Source data:
Content starts

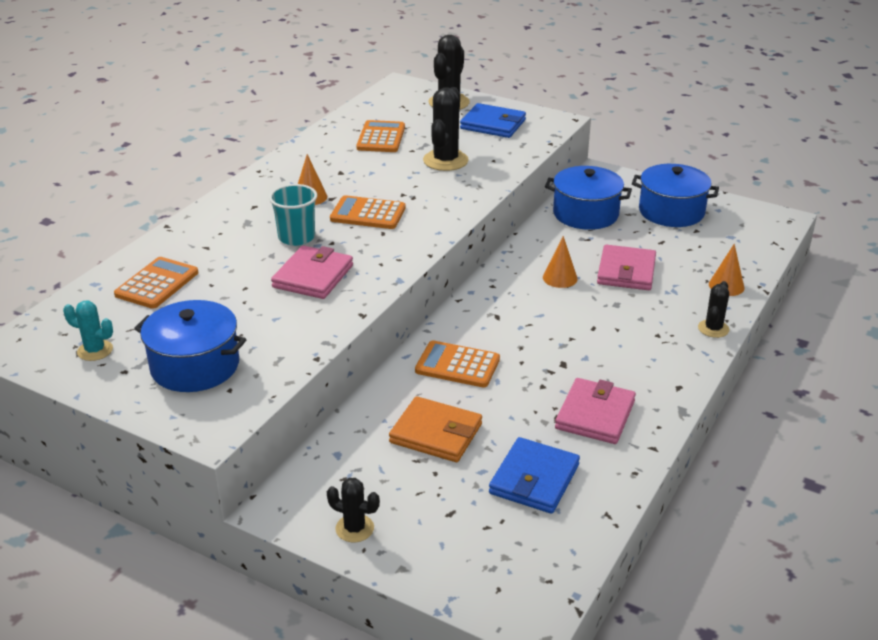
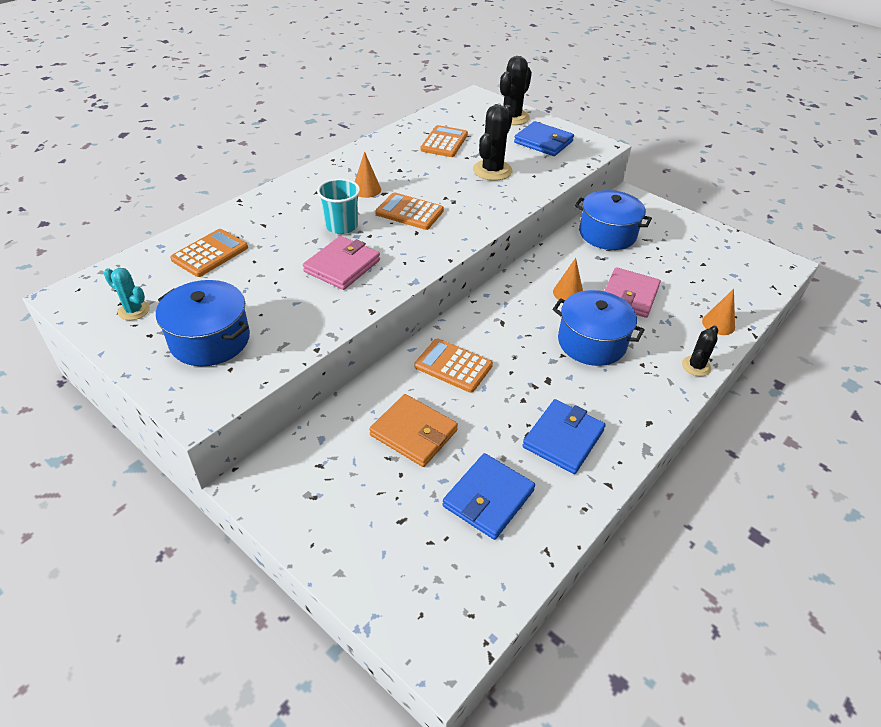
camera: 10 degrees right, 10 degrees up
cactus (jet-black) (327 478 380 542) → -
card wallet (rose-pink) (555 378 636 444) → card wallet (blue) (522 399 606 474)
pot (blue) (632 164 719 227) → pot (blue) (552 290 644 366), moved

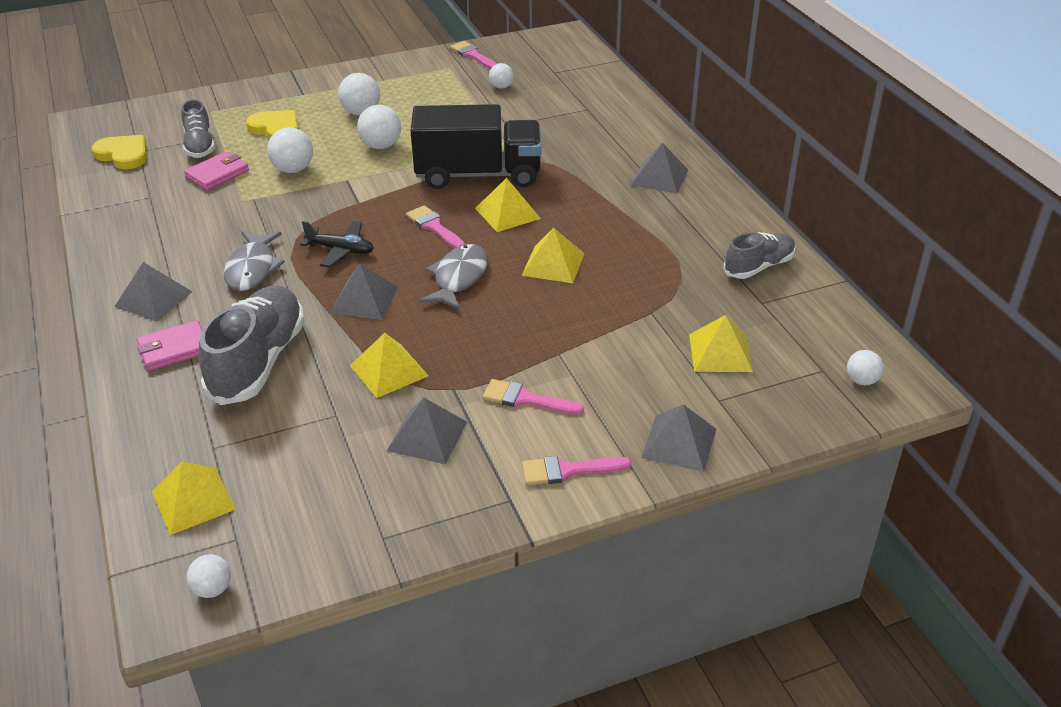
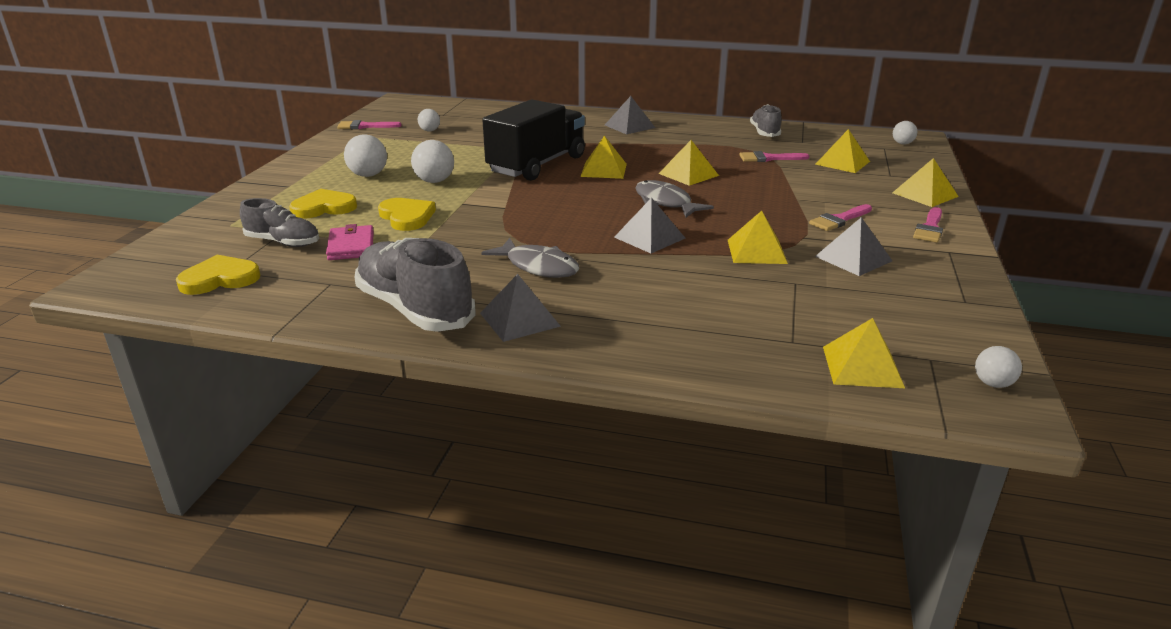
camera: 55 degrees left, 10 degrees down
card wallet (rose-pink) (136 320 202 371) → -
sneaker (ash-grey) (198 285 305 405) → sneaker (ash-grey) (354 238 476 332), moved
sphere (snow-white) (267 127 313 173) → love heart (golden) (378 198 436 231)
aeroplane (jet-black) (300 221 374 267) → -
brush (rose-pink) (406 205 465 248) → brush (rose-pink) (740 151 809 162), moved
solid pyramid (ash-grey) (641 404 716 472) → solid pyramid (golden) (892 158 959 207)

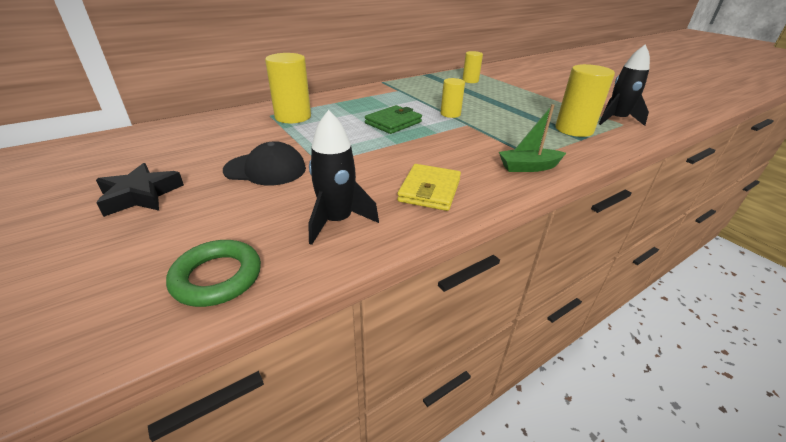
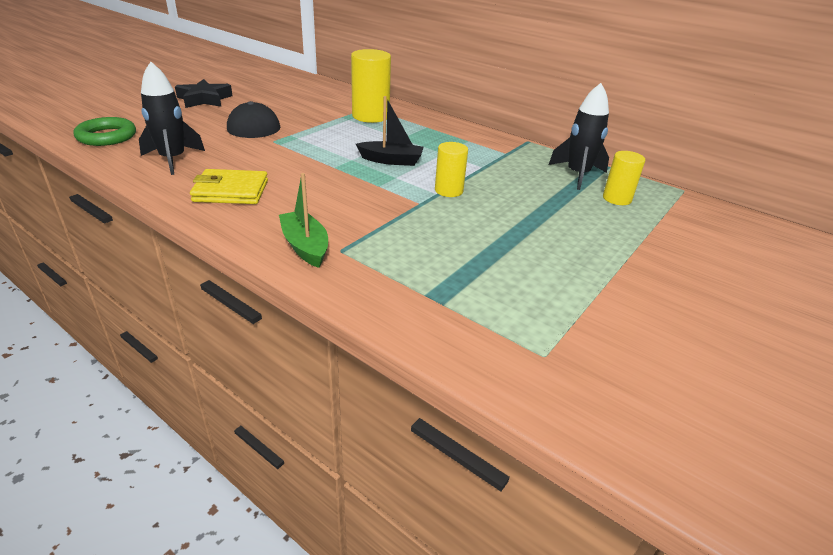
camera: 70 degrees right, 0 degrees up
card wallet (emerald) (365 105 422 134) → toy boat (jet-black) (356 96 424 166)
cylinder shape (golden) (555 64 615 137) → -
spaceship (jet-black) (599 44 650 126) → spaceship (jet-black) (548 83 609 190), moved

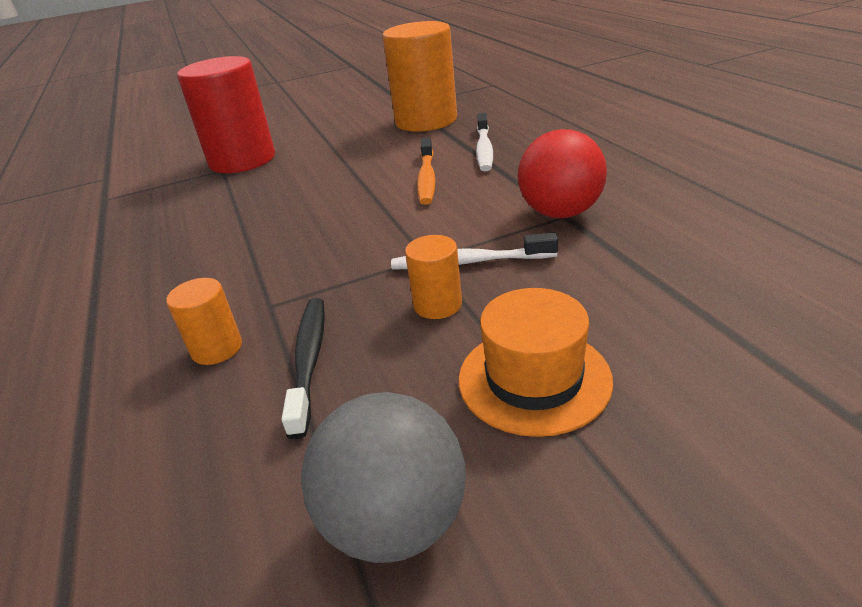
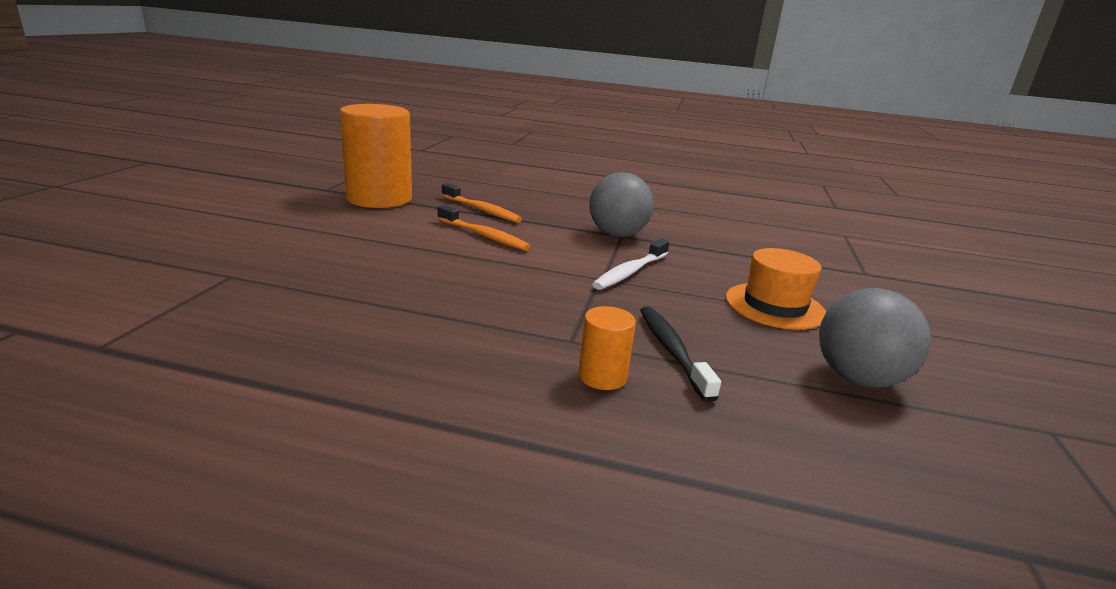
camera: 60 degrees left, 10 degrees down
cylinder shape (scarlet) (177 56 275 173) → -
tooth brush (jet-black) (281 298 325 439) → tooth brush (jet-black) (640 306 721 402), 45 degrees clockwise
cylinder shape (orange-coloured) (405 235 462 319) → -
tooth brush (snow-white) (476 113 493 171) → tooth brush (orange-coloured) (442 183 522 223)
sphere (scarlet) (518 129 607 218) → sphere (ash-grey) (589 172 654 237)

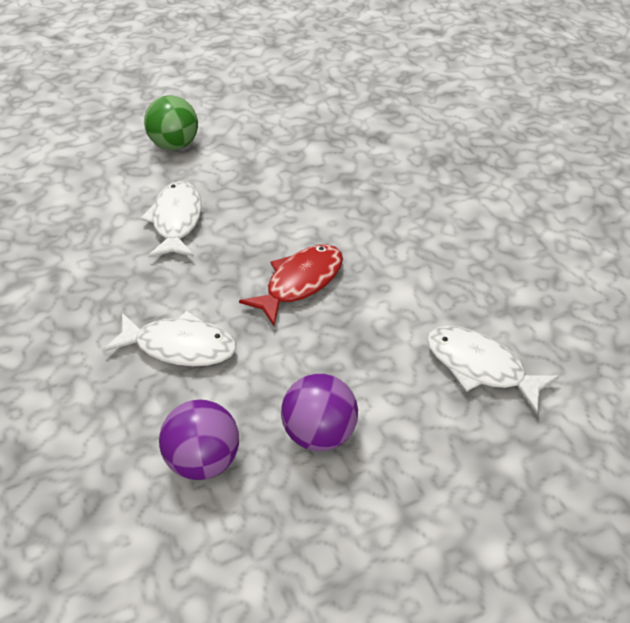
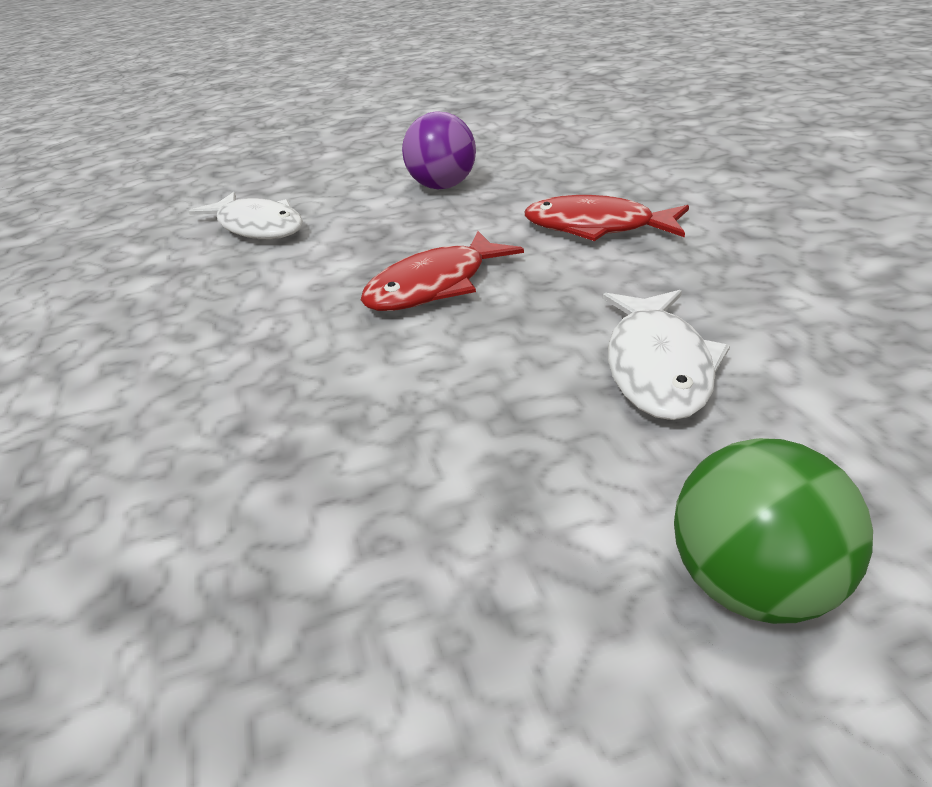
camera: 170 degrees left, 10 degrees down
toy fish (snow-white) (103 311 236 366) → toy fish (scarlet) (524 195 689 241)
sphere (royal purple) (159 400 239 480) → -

Content ends

THE TASK:
What you return should be exactly the lines above, starting at the one with "cactus (jet-black) (327" and ending at the one with "card wallet (rose-pink) (555", and nothing else.

ANSWER BOX:
cactus (jet-black) (327 478 380 542) → -
card wallet (rose-pink) (555 378 636 444) → card wallet (blue) (522 399 606 474)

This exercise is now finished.